Rows:
****************************************
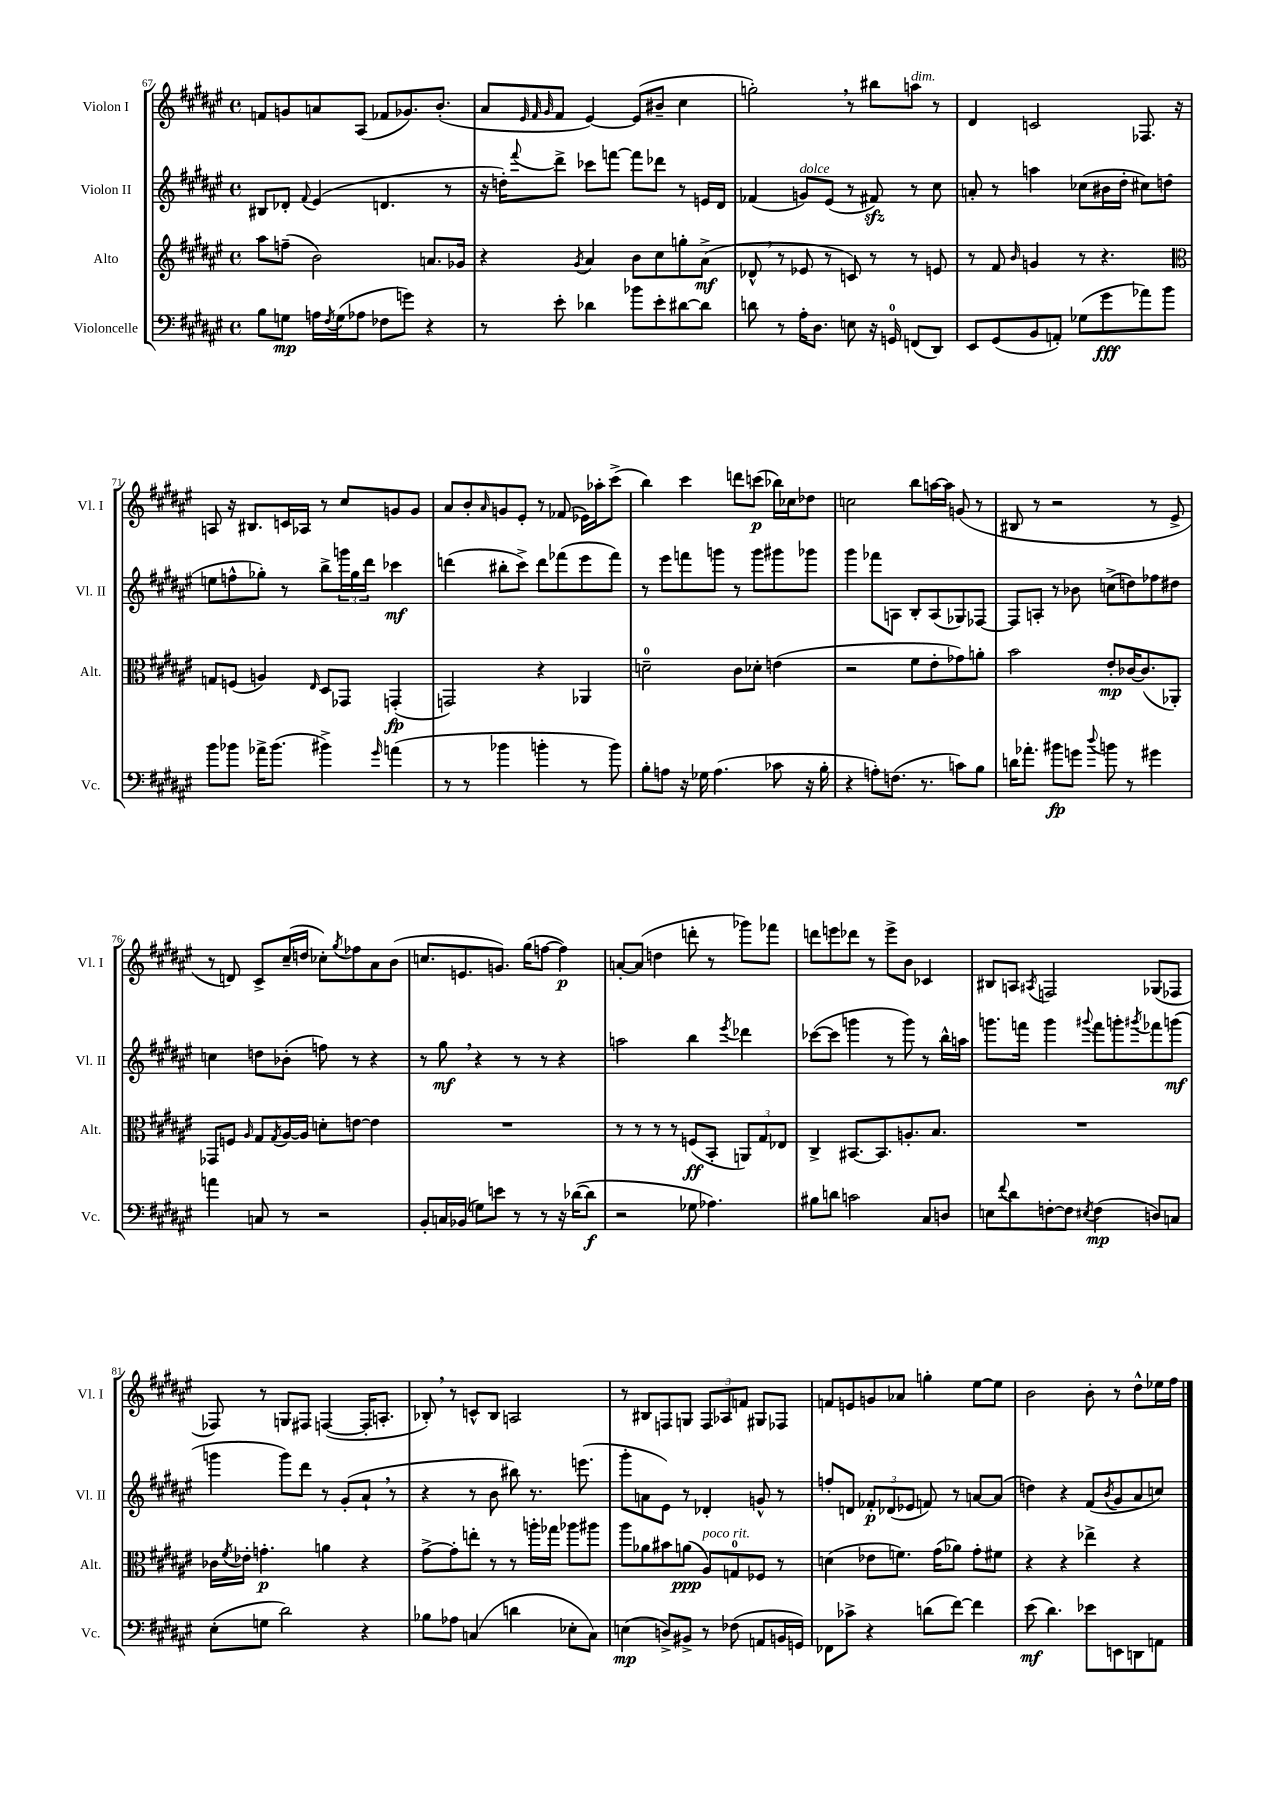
<<
\new StaffGroup <<
\new Staff = "s0" \with { instrumentName = "Violon I" shortInstrumentName = "Vl. I" } {
    \clef treble \key fis \major \defaultTimeSignature \time 4/4
    f'8 g'8 a'8 ais8( fes'8 ges'8.) b'8.-.( |
    ais'8 \grace { eis'32 fis'32 gis'32 } fis'8 eis'4~) eis'8( bis'8-- cis''4 |
    g''2-.) \breathe r8 bis''8 a''8^\markup { \italic "dim." } r8 |
    dis'4 c'2 fes8. r16 |
    a8 r16 bis8. c'16 aes16 r8 cis''8 g'8 g'8 |
    ais'8 b'8-. \grace { ais'16 } g'8 eis'8-. r8 fes'8( ees'16) aes''16-. cis'''8->( |
    b''4) cis'''4 d'''8 c'''8\p( bes''16) ces''16 des''8 |
    c''2 b''8 a''16~ a''16 g'8( r8 |
    bis8 r8 r2 r8 eis'8-> |
    r8 d'8) cis'8-> cis''16--( d''16 ces''8-.) \acciaccatura { gis''8 } fes''8 ais'8 b'8( |
    c''8. e'8. g'8.) gis''16( f''8~ f''4\p) |
    a'8~-. a'8( d''4 d'''8-. r8 ges'''8) fes'''8 |
    d'''8 e'''8 des'''8 r8 e'''8-> b'8 ces'4 |
    bis8 a8 \acciaccatura { ais8 } f2 ges8( fes8 |
    fes8) r8 g8 fis8 f4~( f16-. a8.-. |
    bes8-.) \breathe r8 c'8-^ bes8 a2 |
    r8 bis8 f8 g8 \tuplet 3/2 { f8 aes8 f'8 } gis8 fes8 |
    f'8 e'8 g'8 aes'8 g''4-. eis''8~ eis''8 |
    b'2 b'8-. r8 dis''8-^ ees''16 fis''16 \bar "|." |
}
\new Staff = "s1" \with { instrumentName = "Violon II" shortInstrumentName = "Vl. II" } {
    \clef treble \key fis \major \defaultTimeSignature \time 4/4
    bis8 des'8-. \appoggiatura { fis'8 } eis'4( d'4. r8 |
    r16 d''16-.) \appoggiatura { fis'''8 } dis'''8-> ces'''8 f'''8~ f'''8 des'''8 r8 e'16 dis'16 |
    fes'4( g'8^\markup { \italic "dolce" }) eis'8( r8 fis'8\sfz) r8 cis''8 |
    a'8-. r8 a''4 ces''8( bis'16 dis''16-. cis''8) d''8( |
    e''8 f''8-^ ges''8-.) r8 b''8-> \tuplet 3/2 { g'''16 ges''16 dis'''16 } ces'''4\mf |
    d'''4( bis''8-. cis'''8->) d'''8 fes'''8( eis'''8 fes'''8) |
    r8 eis'''8 f'''8 g'''8 r8 g'''8 gis'''8 ges'''8 |
    gis'''4 fes'''8 a8 b8-. a8( ges8) fes8~ |
    fes8 a8-. r8 bes'8 c''8->( d''8) fes''8 dis''8 |
    c''4 d''8 bes'8-.( f''8) r8 r4 |
    r8 gis''8\mf \breathe r4 r8 r8 r4 |
    a''2 b''4 \acciaccatura { eis'''8 } des'''4 |
    ces'''8~( ces'''8 g'''4 r8 g'''8) r8 b''16-^ a''16 |
    g'''8. f'''16 g'''4 \appoggiatura { gis'''8 } f'''8 g'''8-. \acciaccatura { gis'''8 } fes'''8 g'''8\mf( |
    g'''4 g'''8) dis'''8 r8 gis'8-.( ais'8-! \breathe r8 |
    r4 r8 b'8 bis''8) r8. e'''8.( |
    gis'''8-. a'8 eis'8) r8 des'4-. g'8-^ r8 |
    f''8-. d'8 \tuplet 3/2 { fes'8-.\p des'8( ees'8 } f'8) r8 a'8~ a'8( |
    d''4) r4 fis'8( \acciaccatura { b'8 } gis'8 ais'8 c''8) \bar "|." |
}
\new Staff = "s2" \with { instrumentName = "Alto" shortInstrumentName = "Alt." } {
    \clef treble \key fis \major \defaultTimeSignature \time 4/4
    ais''8 f''8--( b'2) a'8. ges'16 |
    r4 \acciaccatura { gis'8 } ais'4 b'8 cis''8 g''8-. ais'8->\mf( |
    des'8-^ \breathe r8 ees'8 r8 c'8) r8 r8 e'8 |
    r8 fis'8 \grace { b'16 } g'4 r8 r4. |
    \clef alto g8 f8( a4) \grace { eis16 } dis8 ges,8 g,4-.\fp( |
    g,2) r4 aes,4 |
    d'2-0-- cis'8 des'8-. e'4( |
    r2 fis'8 eis'8-. ges'8) a'8-. |
    b'2 eis'8-.\mp ces'16~ ces'8.( aes,8-.) |
    ges,8 f8 \grace { ais16 } gis8 \acciaccatura { gis8 } ais16~ ais16 d'8-. e'8~ e'4 |
    R1 |
    r8 r8 r8 r8 f8\ff( b,8-. \tuplet 3/2 { a,8) gis8 ees8 } |
    cis4-> bis,8.~ bis,8. a8.-. b8. |
    R1 |
    ces'16 \acciaccatura { fis'8 } ees'16-. g'4.-.\p a'4 r4 |
    gis'8~-> gis'8-. e''8-. r8 r8 a''16-. ges''16 aes''8 ais''8 |
    ais''8 aes'8 bis'8 a'8\ppp( ais8^\markup { \italic "poco rit." }) g8-0 fes8 r8 |
    d'4( ees'8 f'8.) gis'16( aes'8) gis'8-. fis'8 |
    r4 r4 ees''4-> r4 \bar "|." |
}
\new Staff = "s3" \with { instrumentName = "Violoncelle" shortInstrumentName = "Vc." } {
    \clef bass \key fis \major \defaultTimeSignature \time 4/4
    b8 g8\mp a16 \acciaccatura { fis8 } g16( aes8 fes8 g'8) r4 |
    r8 eis'8-. des'4 bes'8 eis'8-. dis'8~ dis'8 |
    d'8 r8 ais16-. dis8. e8 r16 g,16-0 f,8( dis,8) |
    eis,8 gis,8( b,8 a,8-.) ges8( gis'8\fff aes'8) b'8 |
    b'8 bes'8 aes'16-> bes'8.( bis'4->) \grace { gis'16 } a'4( |
    r8 r8 bes'4 b'4-. r8 b'8) |
    b8-. a8 r16 ges16 a4.( ces'8 r16 b16-. |
    r4 a8-.) f8.( r8. c'8) b8 |
    d'16 aes'8.-. bis'8\fp g'8 \appoggiatura { dis''8 } b'8 r8 gis'4 |
    a'4 c8 r8 r2 |
    b,8-. c16 bes,16( g8) e'8 r8 r8 r16 des'16~( des'8\f |
    r2 ges8 aes4.) |
    bis8 d'8 c'2 cis8 d8 |
    e8 \appoggiatura { fis'8 } dis'8 f8~-. f8 \acciaccatura { eis8 } f4\mp( d8) c8 |
    eis8-.( g8 dis'2) r4 |
    bes8 aes8 c4( d'4 ees8-. c8) |
    e4\mp( d8->) bis,8-> r8 fes8( a,8 b,16 g,16) |
    fes,8 ces'8-> r4 d'8( fis'8~) fis'4 |
    eis'8\mf( dis'4.) ees'8 e,8 d,8 a,8 \bar "|." |
}
>>
>>
\layout { \context { \Score currentBarNumber = #67 } }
****************************************
Given problem: Rewrite the notation in every entry above, changing "dolce" to "espressivo" and keeping everything else the same. Leave out the pictures.

Result of the exercise:
<<
\new StaffGroup <<
\new Staff = "s0" \with { instrumentName = "Violon I" shortInstrumentName = "Vl. I" } {
    \clef treble \key fis \major \defaultTimeSignature \time 4/4
    f'8 g'8 a'8 ais8( fes'8 ges'8.) b'8.-.( |
    ais'8 \grace { eis'32 fis'32 gis'32 } fis'8 eis'4~) eis'8( bis'8-- cis''4 |
    g''2-.) \breathe r8 bis''8 a''8^\markup { \italic "dim." } r8 |
    dis'4 c'2 fes8. r16 |
    a8 r16 bis8. c'16 aes16 r8 cis''8 g'8 g'8 |
    ais'8 b'8-. \grace { ais'16 } g'8 eis'8-. r8 fes'8( ees'16) aes''16-. cis'''8->( |
    b''4) cis'''4 d'''8 c'''8\p( bes''16) ces''16 des''8 |
    c''2 b''8 a''16~ a''16 g'8( r8 |
    bis8 r8 r2 r8 eis'8-> |
    r8 d'8) cis'8-> cis''16--( d''16 ces''8-.) \acciaccatura { gis''8 } fes''8 ais'8 b'8( |
    c''8. e'8. g'8.) gis''16( f''8~ f''4\p) |
    a'8~-. a'8( d''4 d'''8-. r8 ges'''8) fes'''8 |
    d'''8 e'''8 des'''8 r8 e'''8-> b'8 ces'4 |
    bis8 a8 \acciaccatura { ais8 } f2 ges8( fes8 |
    fes8) r8 g8 fis8 f4~( f16-. a8.-. |
    bes8-.) \breathe r8 c'8-^ bes8 a2 |
    r8 bis8 f8 g8 \tuplet 3/2 { f8 aes8 f'8 } gis8 fes8 |
    f'8 e'8 g'8 aes'8 g''4-. eis''8~ eis''8 |
    b'2 b'8-. r8 dis''8-^ ees''16 fis''16 \bar "|." |
}
\new Staff = "s1" \with { instrumentName = "Violon II" shortInstrumentName = "Vl. II" } {
    \clef treble \key fis \major \defaultTimeSignature \time 4/4
    bis8 des'8-. \appoggiatura { fis'8 } eis'4( d'4. r8 |
    r16 d''16-.) \appoggiatura { fis'''8 } dis'''8-> ces'''8 f'''8~ f'''8 des'''8 r8 e'16 dis'16 |
    fes'4( g'8^\markup { \italic "espressivo" }) eis'8( r8 fis'8\sfz) r8 cis''8 |
    a'8-. r8 a''4 ces''8( bis'16 dis''16-. cis''8) d''8( |
    e''8 f''8-^ ges''8-.) r8 b''8-> \tuplet 3/2 { g'''16 ges''16 dis'''16 } ces'''4\mf |
    d'''4( bis''8-. cis'''8->) d'''8 fes'''8( eis'''8 fes'''8) |
    r8 eis'''8 f'''8 g'''8 r8 g'''8 gis'''8 ges'''8 |
    gis'''4 fes'''8 a8 b8-. a8( ges8) fes8~ |
    fes8 a8-. r8 bes'8 c''8->( d''8) fes''8 dis''8 |
    c''4 d''8 bes'8-.( f''8) r8 r4 |
    r8 gis''8\mf \breathe r4 r8 r8 r4 |
    a''2 b''4 \acciaccatura { eis'''8 } des'''4 |
    ces'''8~( ces'''8 g'''4 r8 g'''8) r8 b''16-^ a''16 |
    g'''8. f'''16 g'''4 \appoggiatura { gis'''8 } f'''8 g'''8-. \acciaccatura { gis'''8 } fes'''8 g'''8\mf( |
    g'''4 g'''8) dis'''8 r8 gis'8-.( ais'8-! \breathe r8 |
    r4 r8 b'8 bis''8) r8. e'''8.( |
    gis'''8-. a'8 eis'8) r8 des'4-. g'8-^ r8 |
    f''8-. d'8 \tuplet 3/2 { fes'8-.\p des'8( ees'8 } f'8) r8 a'8~ a'8( |
    d''4) r4 fis'8( \acciaccatura { b'8 } gis'8 ais'8 c''8) \bar "|." |
}
\new Staff = "s2" \with { instrumentName = "Alto" shortInstrumentName = "Alt." } {
    \clef treble \key fis \major \defaultTimeSignature \time 4/4
    ais''8 f''8--( b'2) a'8. ges'16 |
    r4 \acciaccatura { gis'8 } ais'4 b'8 cis''8 g''8-. ais'8->\mf( |
    des'8-^ \breathe r8 ees'8 r8 c'8) r8 r8 e'8 |
    r8 fis'8 \grace { b'16 } g'4 r8 r4. |
    \clef alto g8 f8( a4) \grace { eis16 } dis8 ges,8 g,4-.\fp( |
    g,2) r4 aes,4 |
    d'2-0-- cis'8 des'8-. e'4( |
    r2 fis'8 eis'8-. ges'8) a'8-. |
    b'2 eis'8-.\mp ces'16~ ces'8.( aes,8-.) |
    ges,8 f8 \grace { ais16 } gis8 \acciaccatura { gis8 } ais16~ ais16 d'8-. e'8~ e'4 |
    R1 |
    r8 r8 r8 r8 f8\ff( b,8-. \tuplet 3/2 { a,8) gis8 ees8 } |
    cis4-> bis,8.~ bis,8. a8.-. b8. |
    R1 |
    ces'16 \acciaccatura { fis'8 } ees'16-. g'4.-.\p a'4 r4 |
    gis'8~-> gis'8-. e''8-. r8 r8 a''16-. ges''16 aes''8 ais''8 |
    ais''8 aes'8 bis'8 a'8\ppp( ais8^\markup { \italic "poco rit." }) g8-0 fes8 r8 |
    d'4( ees'8 f'8.) gis'16( aes'8) gis'8-. fis'8 |
    r4 r4 ees''4-> r4 \bar "|." |
}
\new Staff = "s3" \with { instrumentName = "Violoncelle" shortInstrumentName = "Vc." } {
    \clef bass \key fis \major \defaultTimeSignature \time 4/4
    b8 g8\mp a16 \acciaccatura { fis8 } g16( aes8 fes8 g'8) r4 |
    r8 eis'8-. des'4 bes'8 eis'8-. dis'8~ dis'8 |
    d'8 r8 ais16-. dis8. e8 r16 g,16-0 f,8( dis,8) |
    eis,8 gis,8( b,8 a,8-.) ges8( gis'8\fff aes'8) b'8 |
    b'8 bes'8 aes'16-> bes'8.( bis'4->) \grace { gis'16 } a'4( |
    r8 r8 bes'4 b'4-. r8 b'8) |
    b8-. a8 r16 ges16 a4.( ces'8 r16 b16-. |
    r4 a8-.) f8.( r8. c'8) b8 |
    d'16 aes'8.-. bis'8\fp g'8 \appoggiatura { dis''8 } b'8 r8 gis'4 |
    a'4 c8 r8 r2 |
    b,8-. c16 bes,16( g8) e'8 r8 r8 r16 des'16~( des'8\f |
    r2 ges8 aes4.) |
    bis8 d'8 c'2 cis8 d8 |
    e8 \appoggiatura { fis'8 } dis'8 f8~-. f8 \acciaccatura { eis8 } f4\mp( d8) c8 |
    eis8-.( g8 dis'2) r4 |
    bes8 aes8 c4( d'4 ees8-. c8) |
    e4\mp( d8->) bis,8-> r8 fes8( a,8 b,16 g,16) |
    fes,8 ces'8-> r4 d'8( fis'8~) fis'4 |
    eis'8\mf( dis'4.) ees'8 e,8 d,8 a,8 \bar "|." |
}
>>
>>
\layout { \context { \Score currentBarNumber = #67 } }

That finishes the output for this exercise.